[The task]: Every line of the data below must be output exactly, with images left out.

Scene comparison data
──────────────────────────────
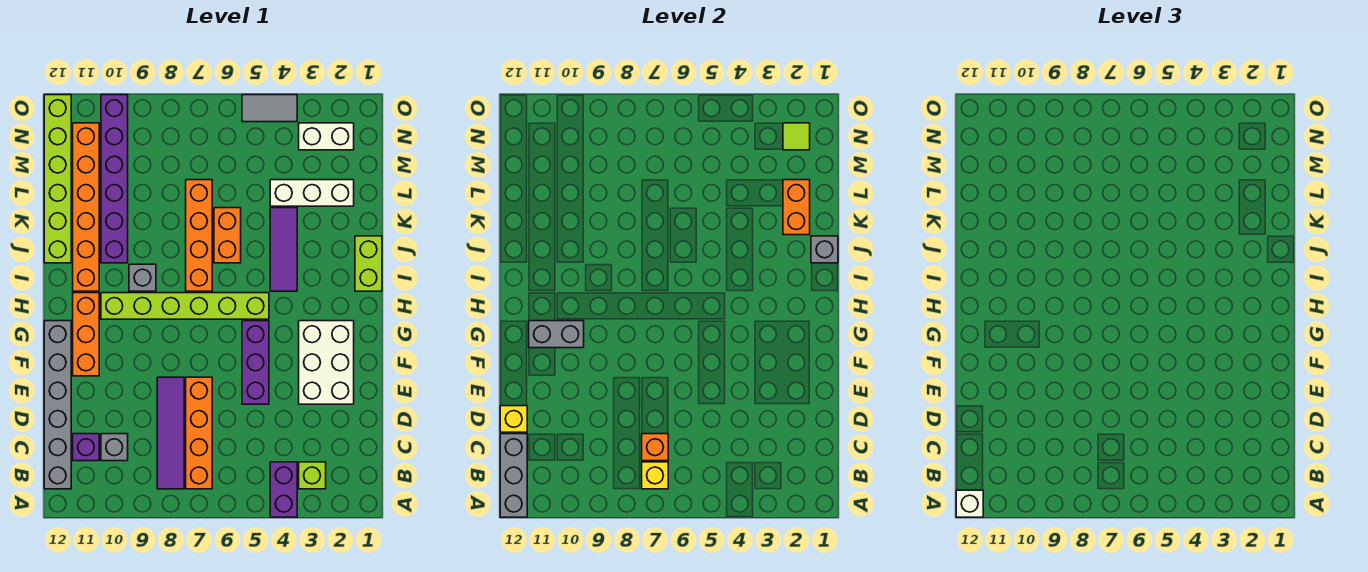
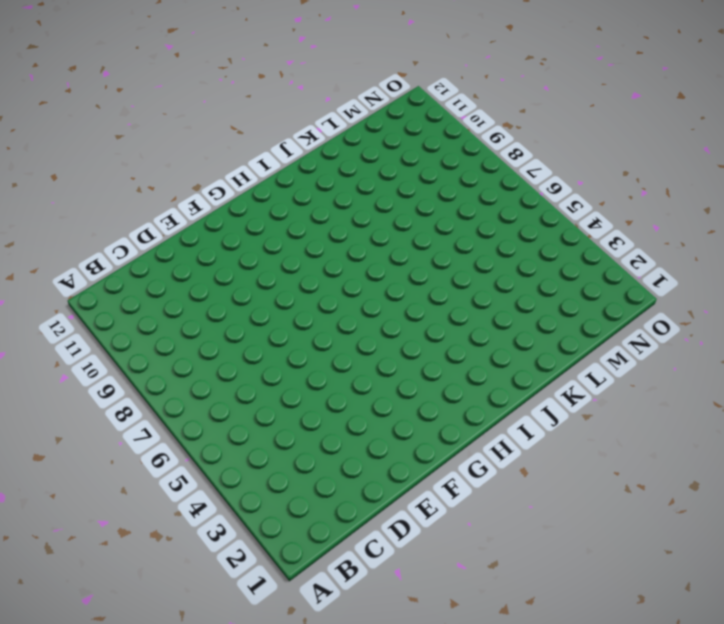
none -> purple brick A4:B4 level 1
none -> lime brick B3 level 1
none -> orange brick B7:E7 level 1
none -> purple tile B8:E8 level 1

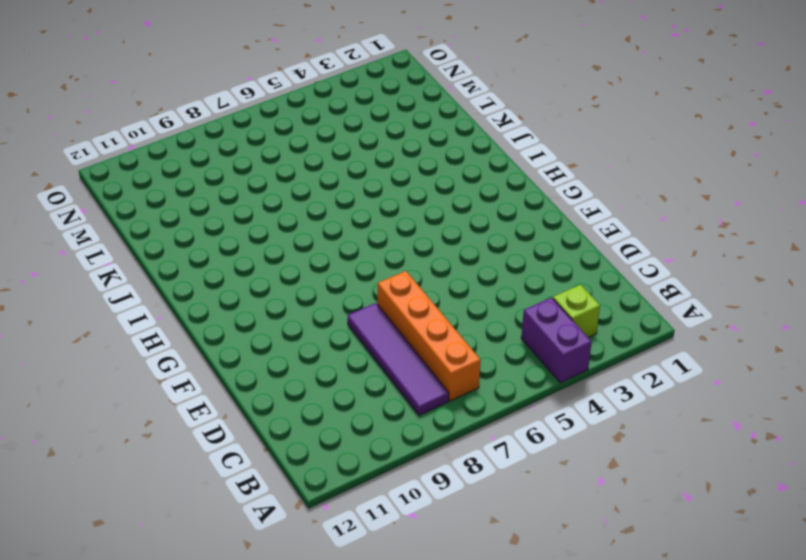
none -> grey brick B12:G12 level 1
none -> grey brick C10 level 1
none -> purple brick C11 level 1
none -> white brick E2:G3 level 1

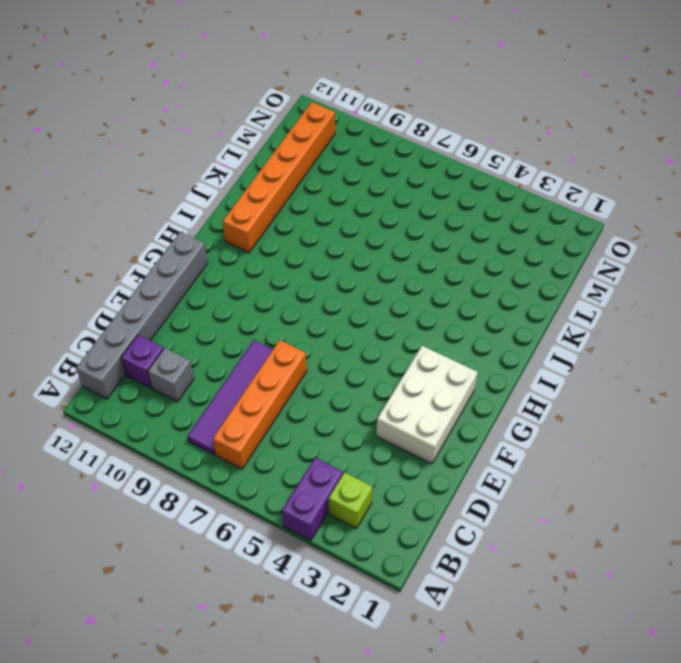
none -> purple brick E5:G5 level 1
none -> orange brick F11:H11 level 1
none -> lime brick H5:H10 level 1
none -> lime brick I1:J1 level 1

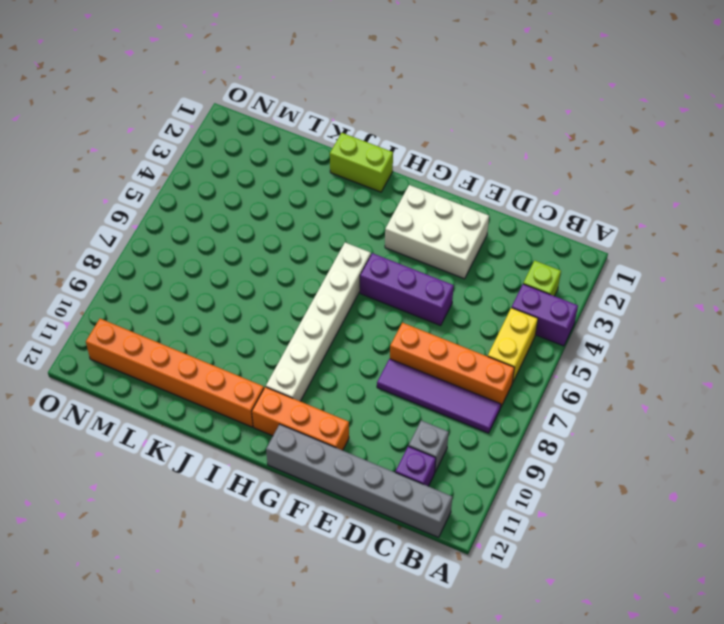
yellow brick B5:B6 level 1 -> none
white brick H5:H10 level 1 -> lime brick H5:H10 level 1
none -> purple tile I4:K4 level 1
none -> orange brick I7:L7 level 1
none -> grey brick I9 level 1
none -> orange brick J6:K6 level 1

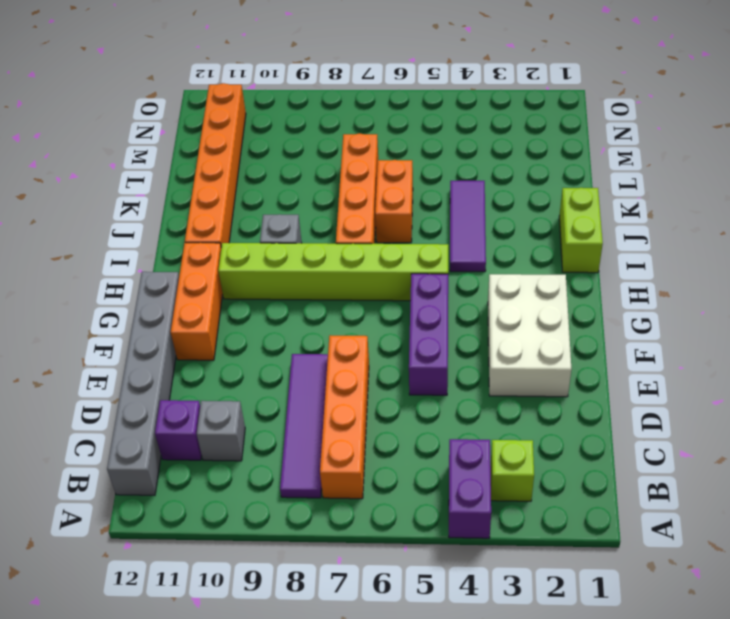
none -> purple brick J10:O10 level 1
none -> lime brick J12:O12 level 1
none -> white brick L2:L4 level 1
none -> white brick N2:N3 level 1

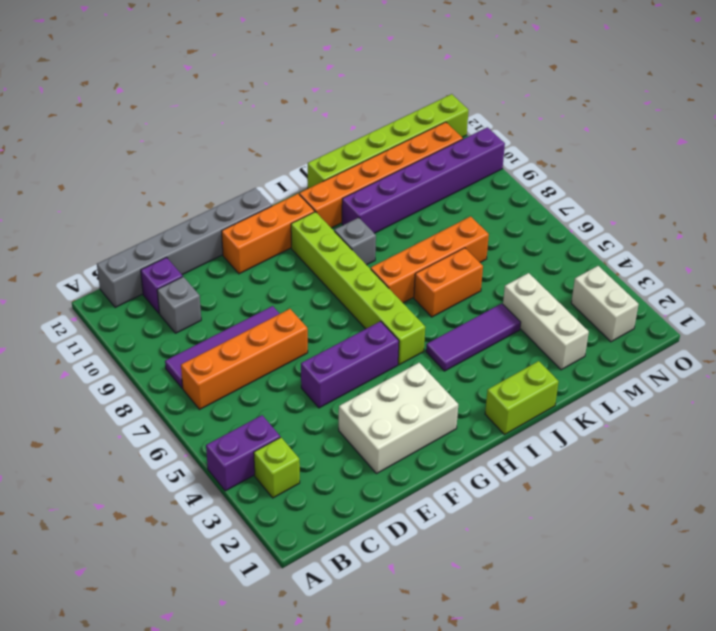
none -> grey tile O4:O5 level 1
none -> grey brick A12:C12 level 2
none -> yellow brick B7 level 2
none -> orange brick C7 level 2

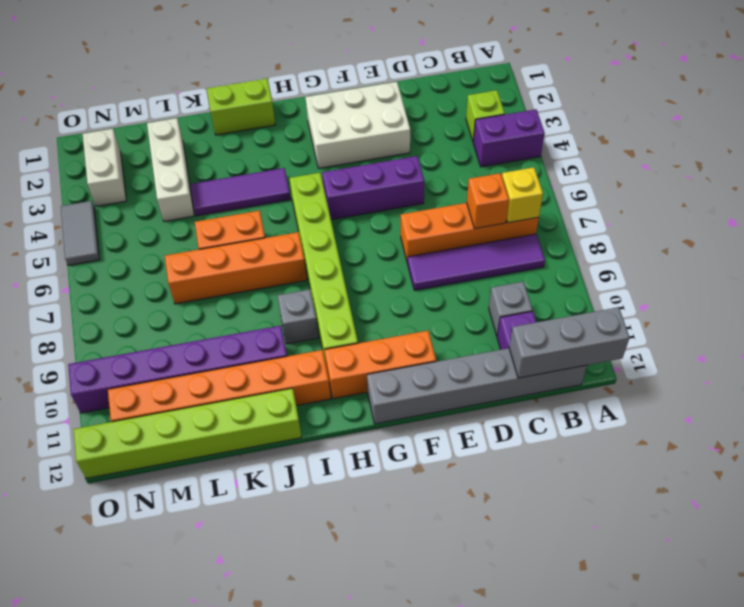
none -> yellow brick D12 level 2
none -> grey brick G10:G11 level 2
none -> grey brick J1 level 2
none -> orange brick K2:L2 level 2

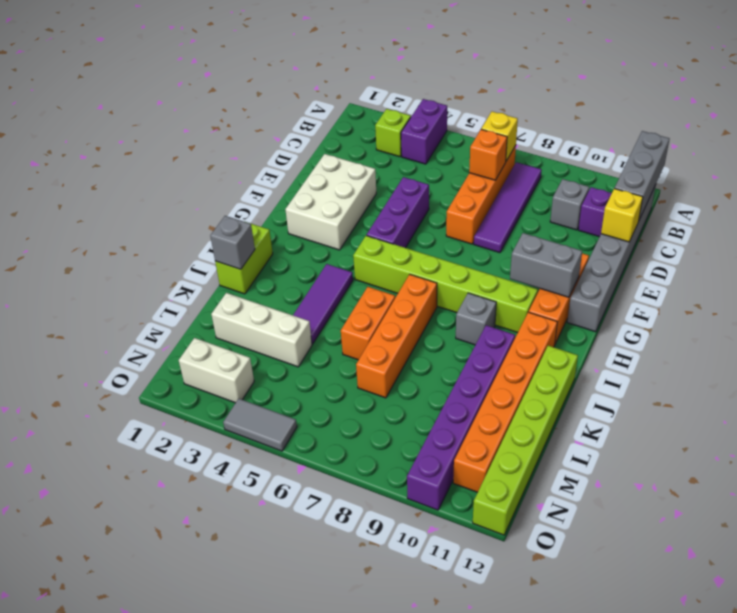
none -> orange brick K2:L2 level 2
none -> lime tile N2 level 2
none -> white brick A12 level 3

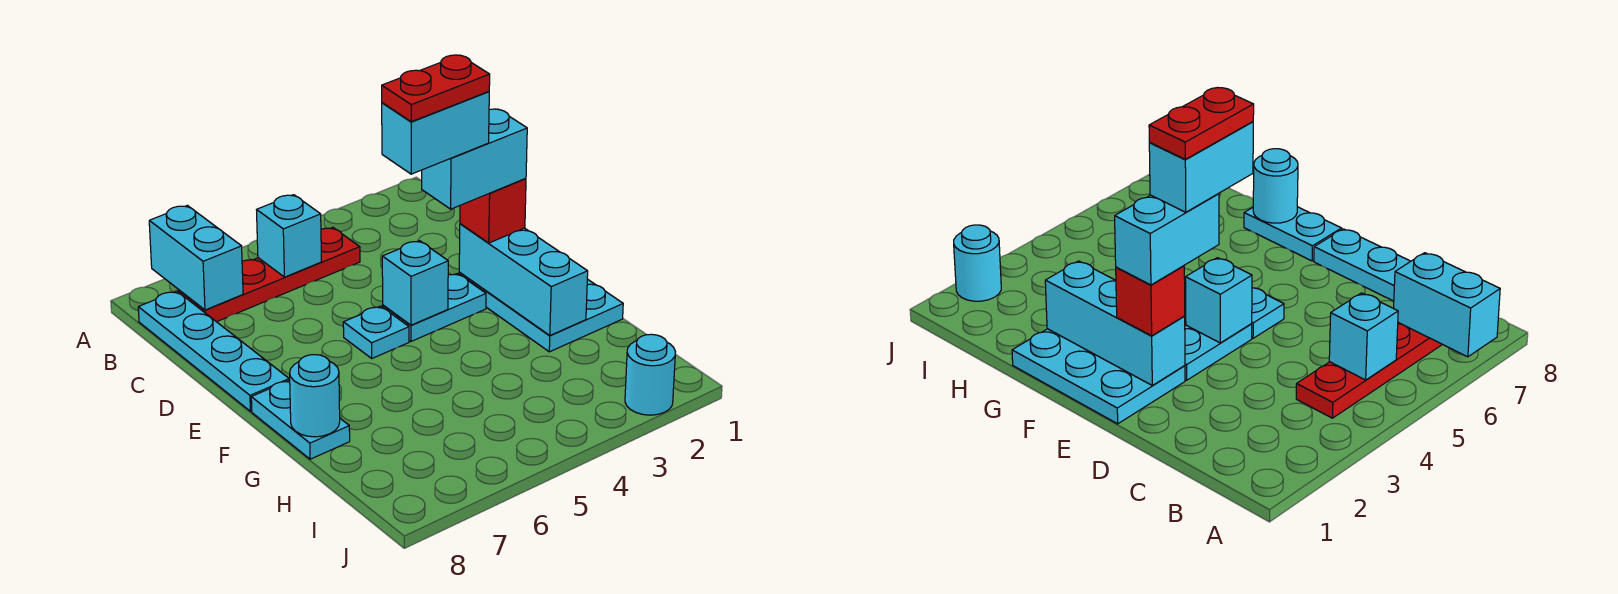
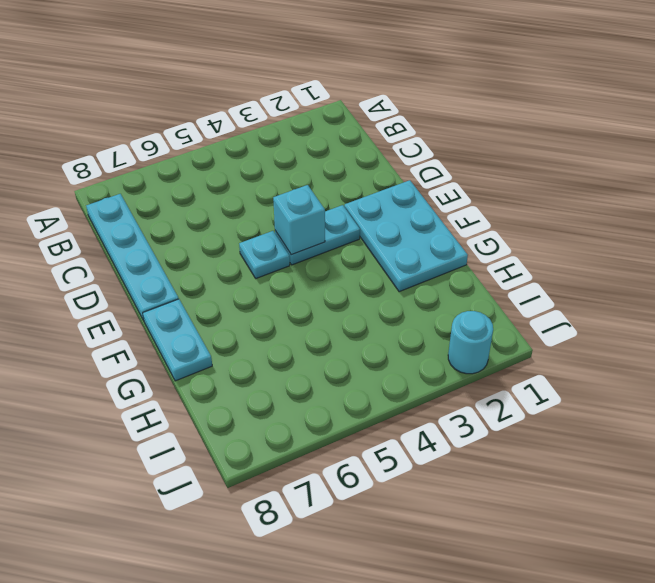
none -> red plate B4:B7 level 1
none -> cyan brick A7:B7 level 2
none -> cyan brick B5 level 2

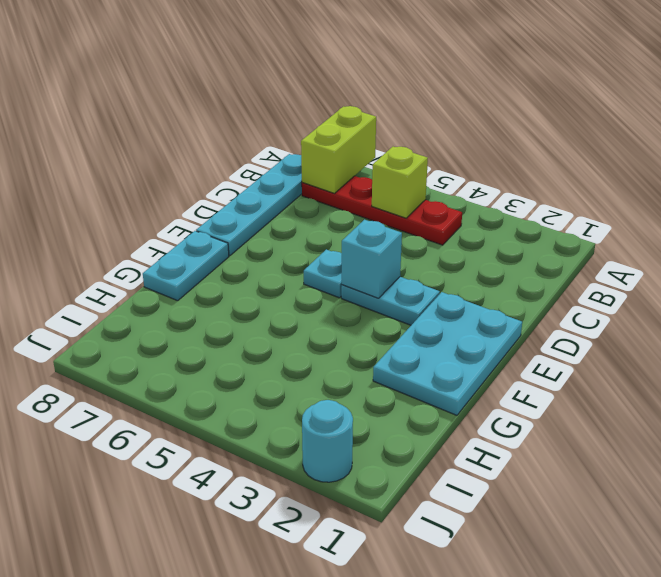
lime brick A7:B7 level 2 -> cyan brick A7:B7 level 2
lime brick B5 level 2 -> cyan brick B5 level 2
none -> cyan brick E2:G2 level 2
none -> cyan round brick G8 level 2
none -> red brick E2 level 3

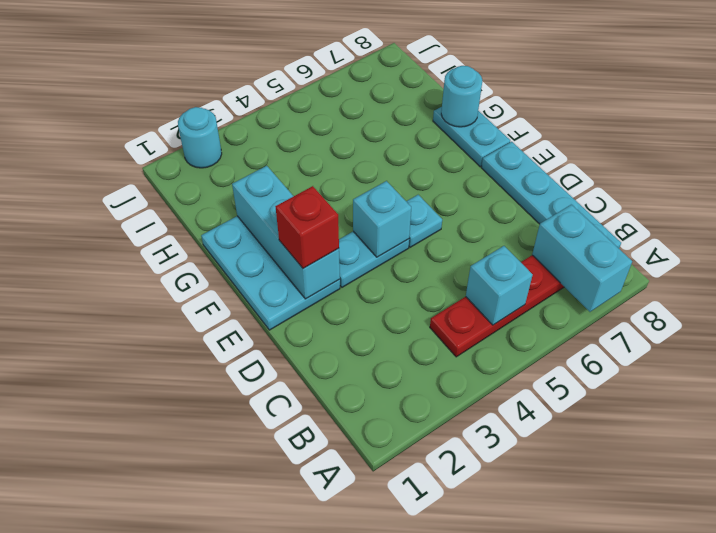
none -> cyan brick E2:E3 level 4
none -> cyan brick E3:E4 level 5
none -> red plate E3:E4 level 6

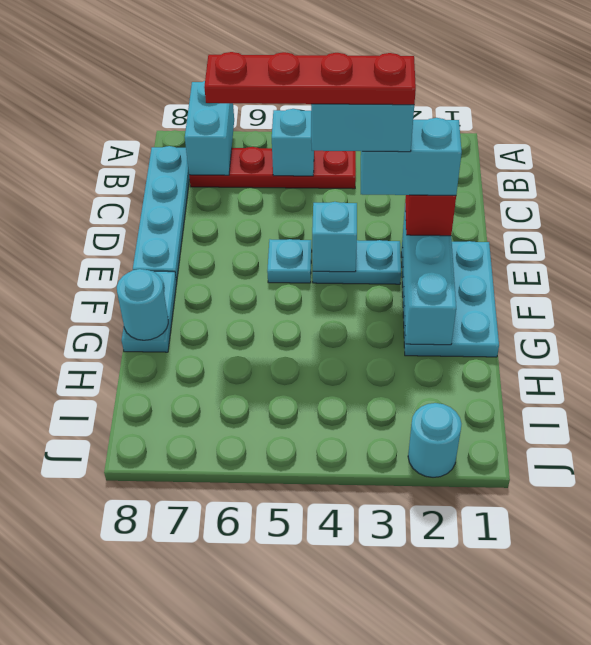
red plate E3:E6 level 6 -> red plate E3:E4 level 6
──────────────────────────────
[Exercise solution]:
none -> purple brick A4:B4 level 1
none -> lime brick B3 level 1
none -> orange brick B7:E7 level 1
none -> purple tile B8:E8 level 1

none -> grey brick B12:G12 level 1
none -> grey brick C10 level 1
none -> purple brick C11 level 1
none -> white brick E2:G3 level 1

none -> purple brick E5:G5 level 1
none -> orange brick F11:H11 level 1
none -> lime brick H5:H10 level 1
none -> lime brick I1:J1 level 1

yellow brick B5:B6 level 1 -> none
white brick H5:H10 level 1 -> lime brick H5:H10 level 1
none -> purple tile I4:K4 level 1
none -> orange brick I7:L7 level 1
none -> grey brick I9 level 1
none -> orange brick J6:K6 level 1

none -> purple brick J10:O10 level 1
none -> lime brick J12:O12 level 1
none -> white brick L2:L4 level 1
none -> white brick N2:N3 level 1

none -> grey tile O4:O5 level 1
none -> grey brick A12:C12 level 2
none -> yellow brick B7 level 2
none -> orange brick C7 level 2

none -> yellow brick D12 level 2
none -> grey brick G10:G11 level 2
none -> grey brick J1 level 2
none -> orange brick K2:L2 level 2

none -> orange brick K2:L2 level 2
none -> lime tile N2 level 2
none -> white brick A12 level 3

none -> red plate B4:B7 level 1
none -> cyan brick A7:B7 level 2
none -> cyan brick B5 level 2

lime brick A7:B7 level 2 -> cyan brick A7:B7 level 2
lime brick B5 level 2 -> cyan brick B5 level 2
none -> cyan brick E2:G2 level 2
none -> cyan round brick G8 level 2
none -> red brick E2 level 3

none -> cyan brick E2:E3 level 4
none -> cyan brick E3:E4 level 5
none -> red plate E3:E4 level 6

red plate E3:E6 level 6 -> red plate E3:E4 level 6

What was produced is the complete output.